**DATASET ENTRIES**
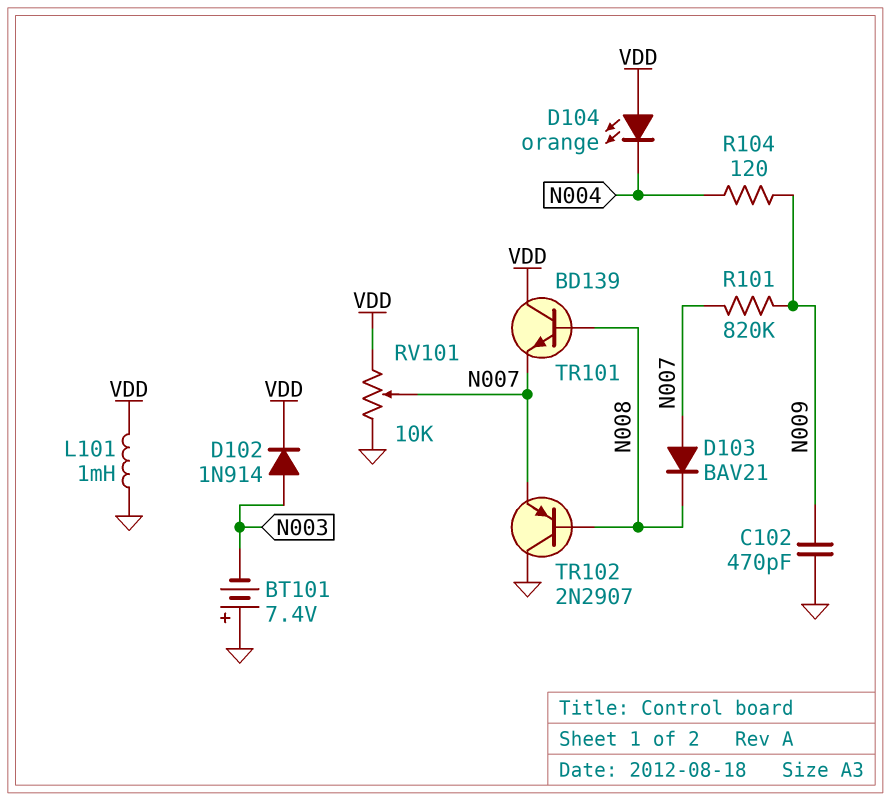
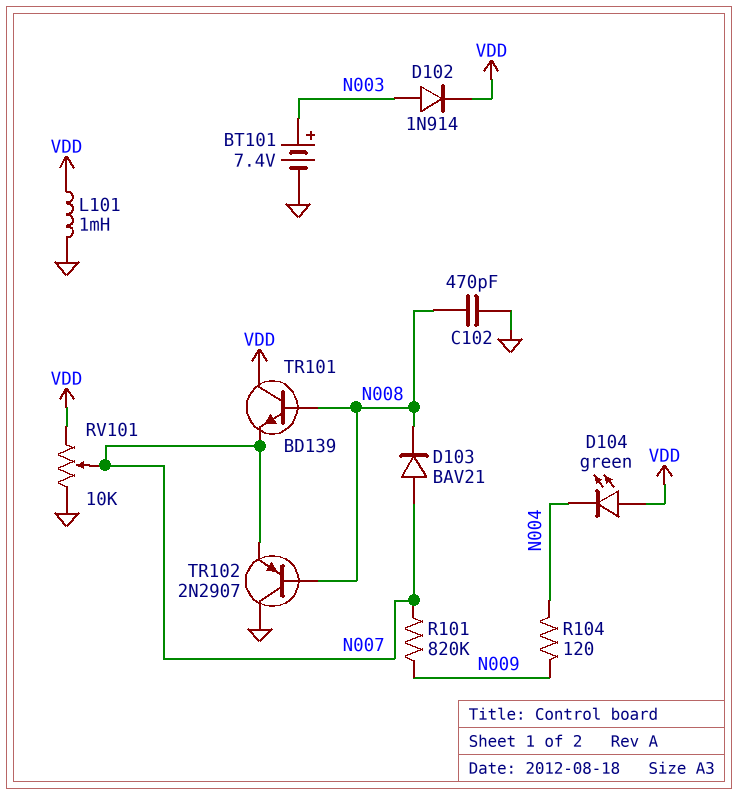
BT101: 7.4V (plus GND, minus N003) -> 7.4V (plus N003, minus GND)
C102: 470pF (GND, N009) -> 470pF (GND, N008)
D104: LED orange (A VDD, K N004) -> LED green (A VDD, K N004)

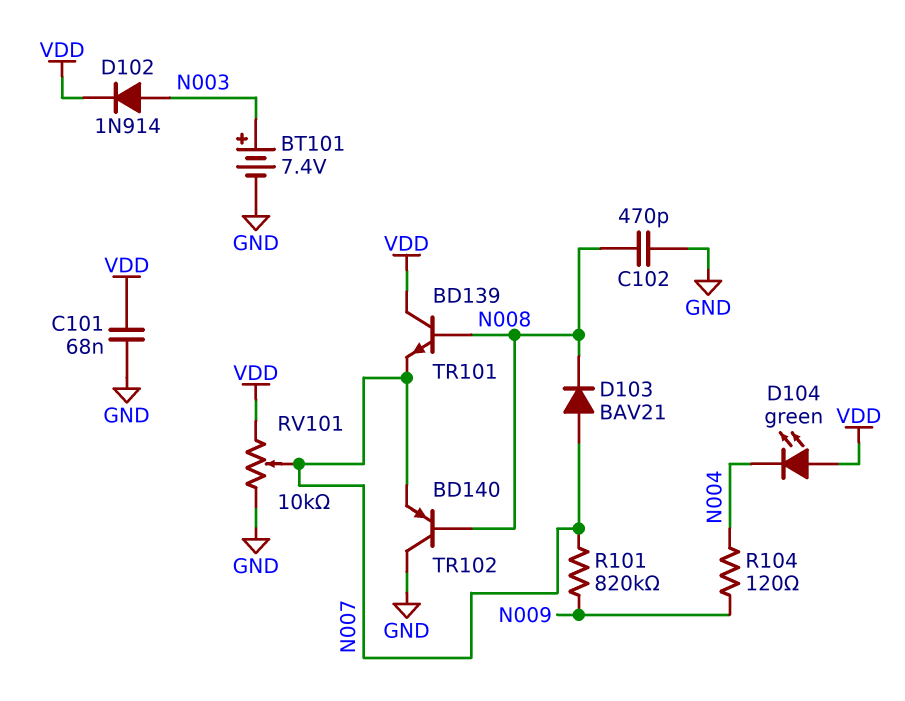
C101: none -> 68nF (GND, VDD)
L101: 1mH (GND, VDD) -> none
TR102: PNP 2N2907 (B N008, C GND, E N007) -> PNP BD140 (B N008, C GND, E N007)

**REQUIRED ACTION**
Repeat, exactly, every line from the one containing "C101: none -> 68nF (GND, VDD)" through the final line of the listing above, adding nothing.

**THE ANSWER**
C101: none -> 68nF (GND, VDD)
L101: 1mH (GND, VDD) -> none
TR102: PNP 2N2907 (B N008, C GND, E N007) -> PNP BD140 (B N008, C GND, E N007)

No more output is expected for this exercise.